Every line from the one with "The cœur (violet)" to the final line of the listing below should be repeated exactly, and only those.
-- Data extract follows --
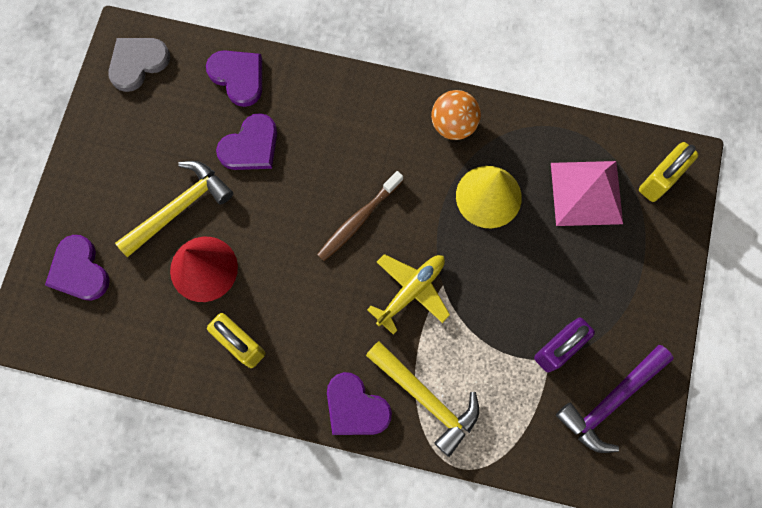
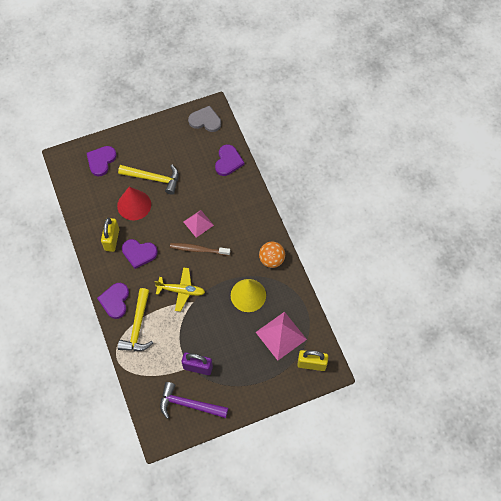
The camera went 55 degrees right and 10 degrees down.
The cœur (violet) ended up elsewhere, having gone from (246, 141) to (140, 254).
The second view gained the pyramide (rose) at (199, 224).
-- Data extract concluded --
▸ **Solved problem**
The cœur (violet) ended up elsewhere, having gone from (246, 141) to (140, 254).
The second view gained the pyramide (rose) at (199, 224).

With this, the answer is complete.